→ **What you should do**: Read the listing and extract each line that includes the word "counterclockwise".

→ **Data section**:
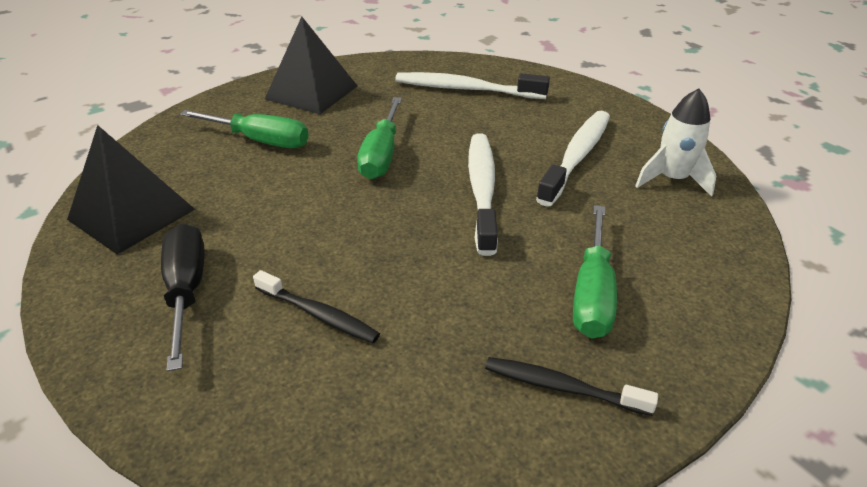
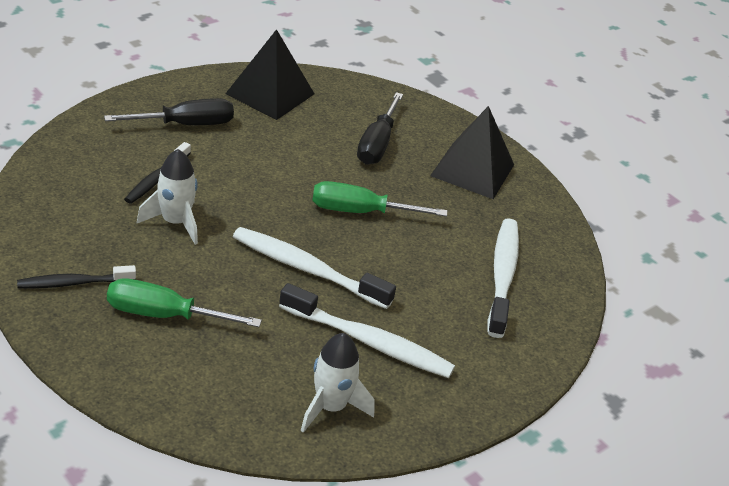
camera: 80 degrees right, 0 degrees up
green screwdriver [180,110,309,148] -> black screwdriver [357,92,403,165]
white toothbrush [468,134,498,256] -> white toothbrush turned 150 degrees counterclockwise [233,227,396,309]
black toothbrush [485,357,658,416] -> black toothbrush turned 120 degrees counterclockwise [17,265,136,289]
none -> white rocket [137,149,198,245]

→ **Written response**:
white toothbrush [468,134,498,256] -> white toothbrush turned 150 degrees counterclockwise [233,227,396,309]
black toothbrush [485,357,658,416] -> black toothbrush turned 120 degrees counterclockwise [17,265,136,289]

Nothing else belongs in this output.